### Task requirements
Return, exactly and in full, the lines of the records below starting at the one with "D6: zener (A" and ending at the one with "U5: DS1307 -> MCP7940", and no other lines.

╭─ Data for this exercise

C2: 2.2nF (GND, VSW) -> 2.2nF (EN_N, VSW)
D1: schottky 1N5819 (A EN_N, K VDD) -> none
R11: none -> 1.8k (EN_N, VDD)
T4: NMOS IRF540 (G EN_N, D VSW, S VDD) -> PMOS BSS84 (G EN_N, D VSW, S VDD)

╰─
╭─ Data for this exercise

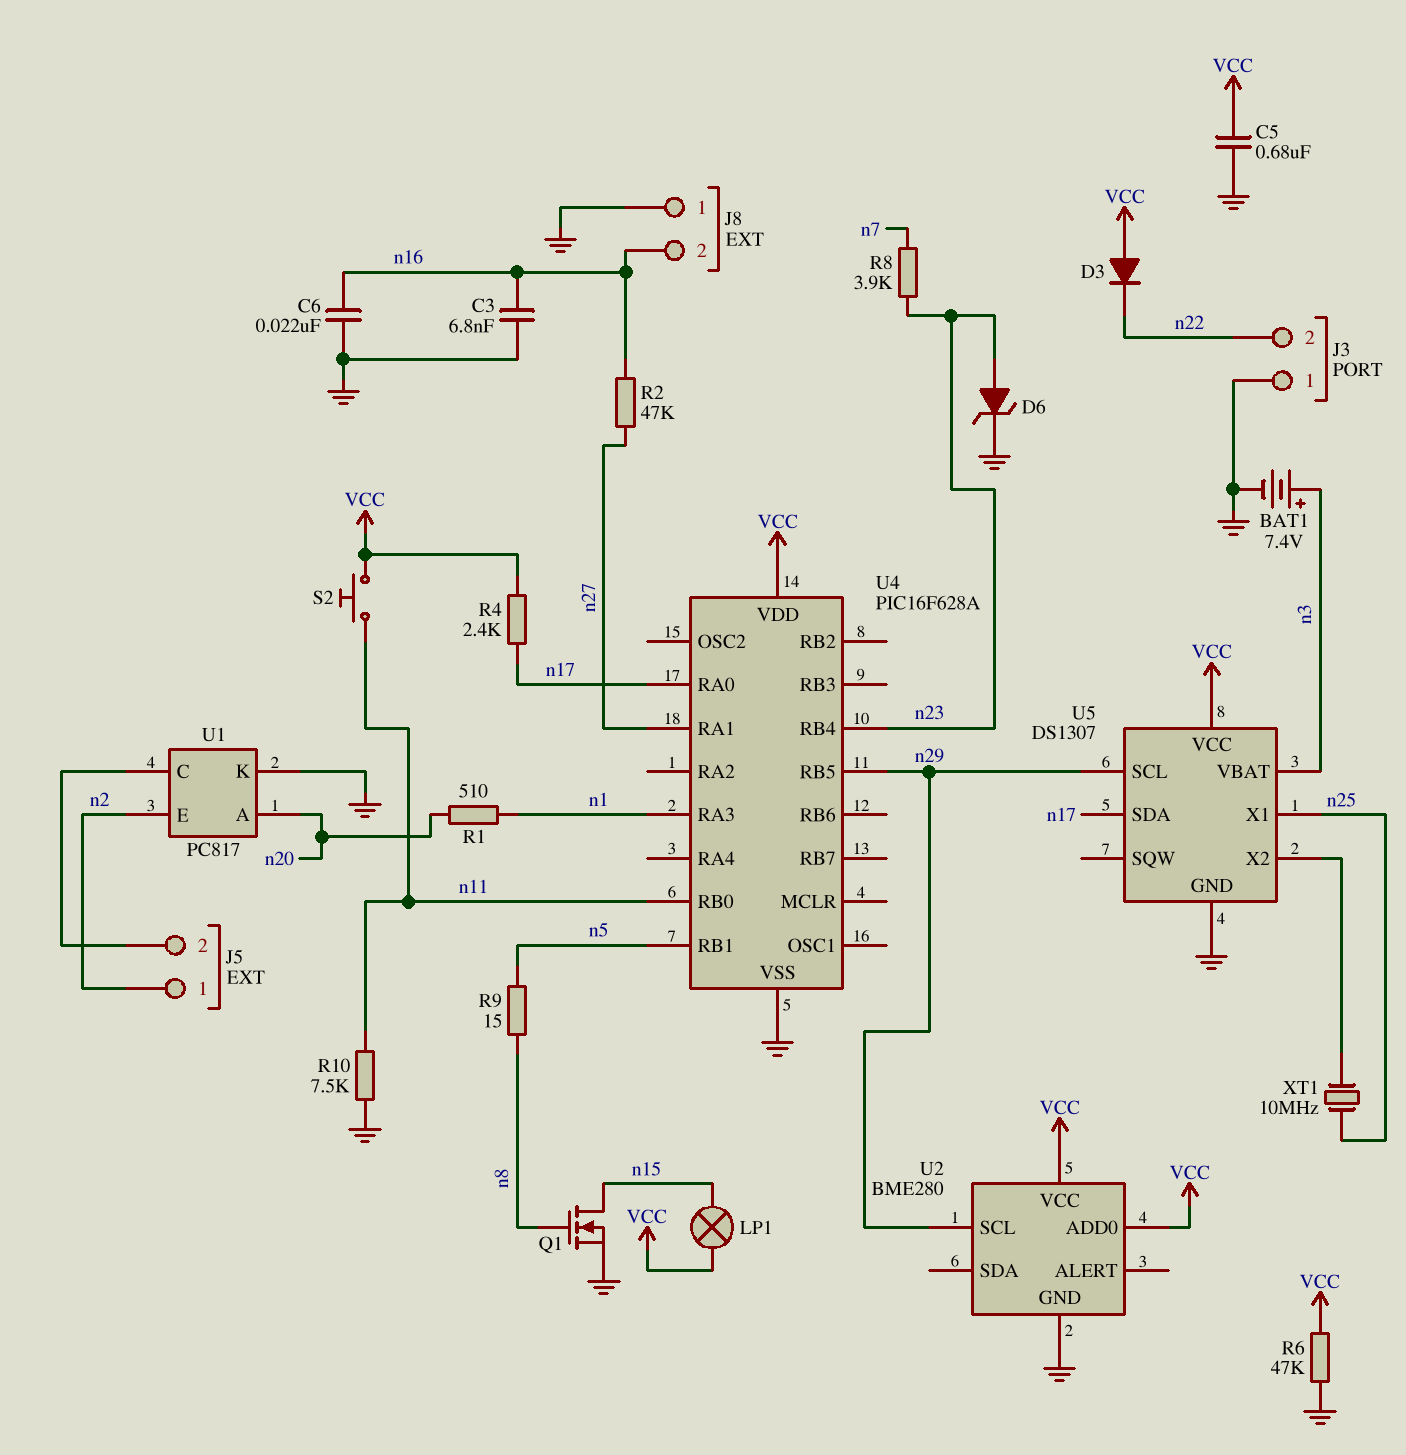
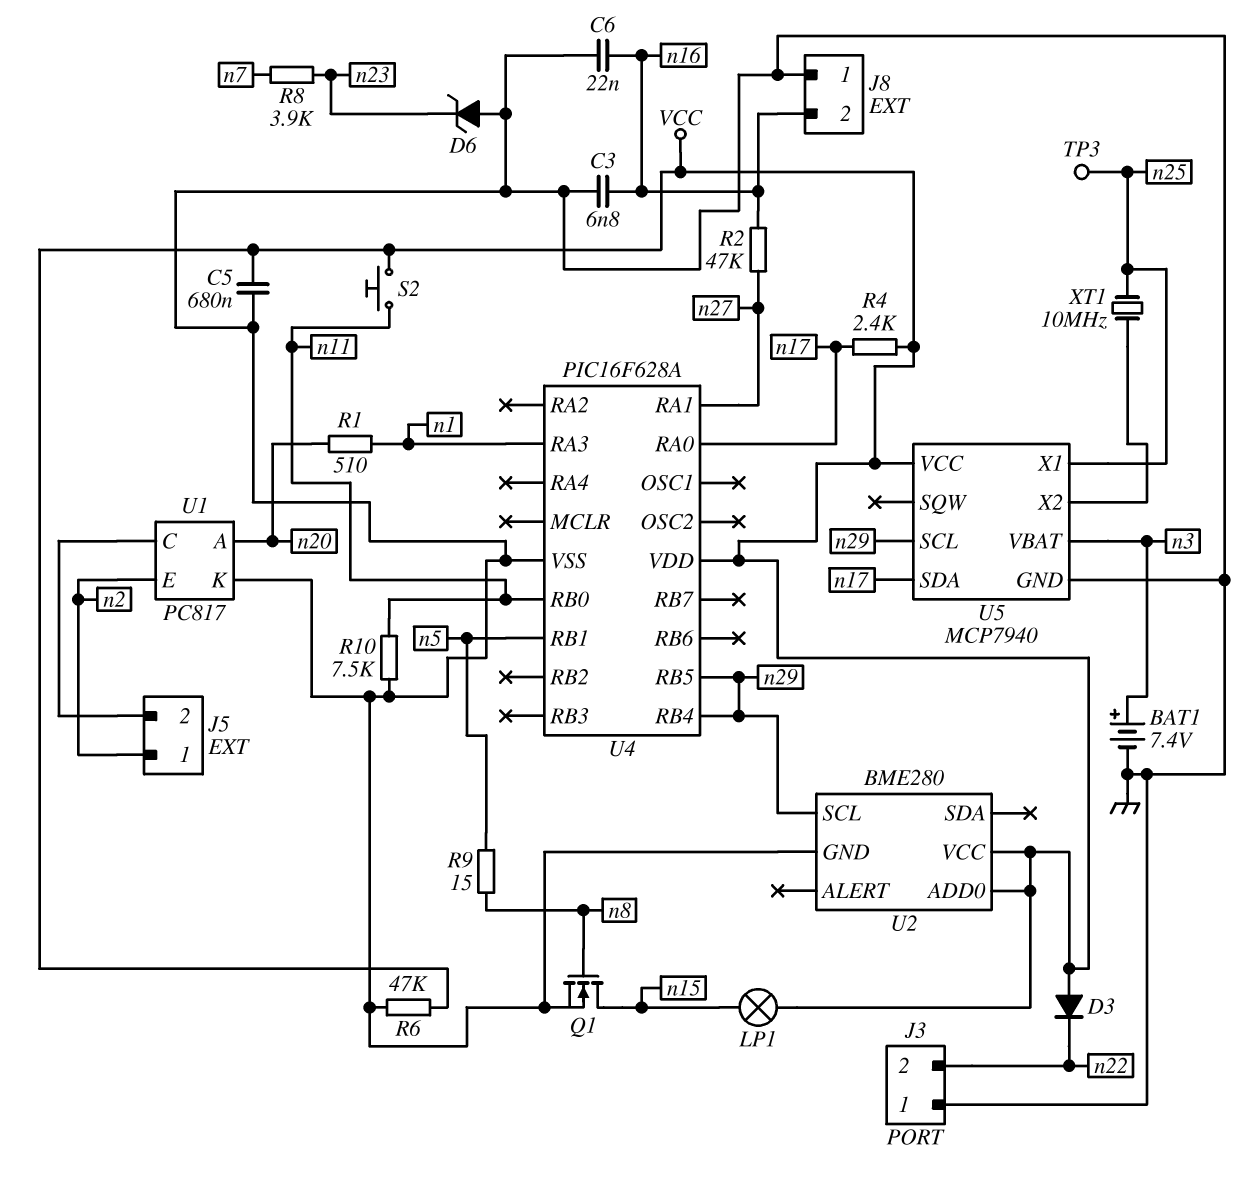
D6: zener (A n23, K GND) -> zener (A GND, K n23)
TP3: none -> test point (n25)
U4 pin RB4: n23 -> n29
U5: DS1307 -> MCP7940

╰─

### Solution
D6: zener (A n23, K GND) -> zener (A GND, K n23)
TP3: none -> test point (n25)
U4 pin RB4: n23 -> n29
U5: DS1307 -> MCP7940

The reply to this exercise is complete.